▶ EXTRACTED ENTRIES
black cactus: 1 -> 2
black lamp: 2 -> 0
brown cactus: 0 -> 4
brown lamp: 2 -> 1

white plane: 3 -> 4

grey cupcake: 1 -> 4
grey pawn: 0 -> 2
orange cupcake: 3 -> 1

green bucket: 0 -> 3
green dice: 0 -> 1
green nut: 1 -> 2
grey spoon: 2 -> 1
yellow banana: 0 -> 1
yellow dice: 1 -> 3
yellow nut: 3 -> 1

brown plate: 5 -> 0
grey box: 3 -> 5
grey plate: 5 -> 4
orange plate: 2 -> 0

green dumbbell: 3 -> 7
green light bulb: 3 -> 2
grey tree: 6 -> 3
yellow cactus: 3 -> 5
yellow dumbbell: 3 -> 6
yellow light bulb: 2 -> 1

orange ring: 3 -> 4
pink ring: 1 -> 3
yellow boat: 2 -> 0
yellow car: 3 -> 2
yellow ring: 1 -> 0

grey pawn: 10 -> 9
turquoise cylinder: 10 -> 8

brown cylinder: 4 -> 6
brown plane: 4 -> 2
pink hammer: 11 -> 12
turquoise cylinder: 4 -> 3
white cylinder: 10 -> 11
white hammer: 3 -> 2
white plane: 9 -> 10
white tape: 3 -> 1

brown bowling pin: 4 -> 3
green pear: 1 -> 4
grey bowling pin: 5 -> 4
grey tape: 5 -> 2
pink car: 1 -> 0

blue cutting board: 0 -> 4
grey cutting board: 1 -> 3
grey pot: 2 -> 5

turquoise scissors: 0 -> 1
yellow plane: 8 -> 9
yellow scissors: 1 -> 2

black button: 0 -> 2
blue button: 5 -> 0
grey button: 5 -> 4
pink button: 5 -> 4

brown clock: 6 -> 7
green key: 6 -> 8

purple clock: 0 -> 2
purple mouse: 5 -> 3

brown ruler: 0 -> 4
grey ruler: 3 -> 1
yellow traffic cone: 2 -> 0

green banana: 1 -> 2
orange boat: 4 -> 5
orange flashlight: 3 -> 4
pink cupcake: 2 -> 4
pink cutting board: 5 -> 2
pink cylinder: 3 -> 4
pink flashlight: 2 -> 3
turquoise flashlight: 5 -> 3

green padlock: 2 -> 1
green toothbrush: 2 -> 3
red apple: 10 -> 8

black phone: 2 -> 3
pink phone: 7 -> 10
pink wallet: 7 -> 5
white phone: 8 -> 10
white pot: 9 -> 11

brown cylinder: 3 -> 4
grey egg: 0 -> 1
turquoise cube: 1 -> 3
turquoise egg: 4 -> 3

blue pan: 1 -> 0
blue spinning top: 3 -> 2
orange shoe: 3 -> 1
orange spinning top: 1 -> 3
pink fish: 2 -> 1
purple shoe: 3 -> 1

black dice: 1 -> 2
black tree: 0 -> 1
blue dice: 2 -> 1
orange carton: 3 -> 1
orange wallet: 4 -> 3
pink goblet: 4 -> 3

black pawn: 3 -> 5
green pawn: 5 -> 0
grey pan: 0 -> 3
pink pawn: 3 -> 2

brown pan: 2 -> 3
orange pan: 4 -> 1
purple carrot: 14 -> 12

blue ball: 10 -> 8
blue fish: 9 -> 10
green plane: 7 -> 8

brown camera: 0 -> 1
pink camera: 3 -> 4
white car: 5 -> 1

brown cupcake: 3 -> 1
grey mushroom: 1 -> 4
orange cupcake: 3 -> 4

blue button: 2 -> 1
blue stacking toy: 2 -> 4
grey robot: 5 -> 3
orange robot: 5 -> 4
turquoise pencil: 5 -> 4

▶ WORK INSTRUCTIONS
What is needed is an exact copy of the lines above, from the one containing "grey spoon: 2 -> 1" through the one containing "yellow cactus: 3 -> 5", with nothing added.

▶ RESPONSE AREA
grey spoon: 2 -> 1
yellow banana: 0 -> 1
yellow dice: 1 -> 3
yellow nut: 3 -> 1

brown plate: 5 -> 0
grey box: 3 -> 5
grey plate: 5 -> 4
orange plate: 2 -> 0

green dumbbell: 3 -> 7
green light bulb: 3 -> 2
grey tree: 6 -> 3
yellow cactus: 3 -> 5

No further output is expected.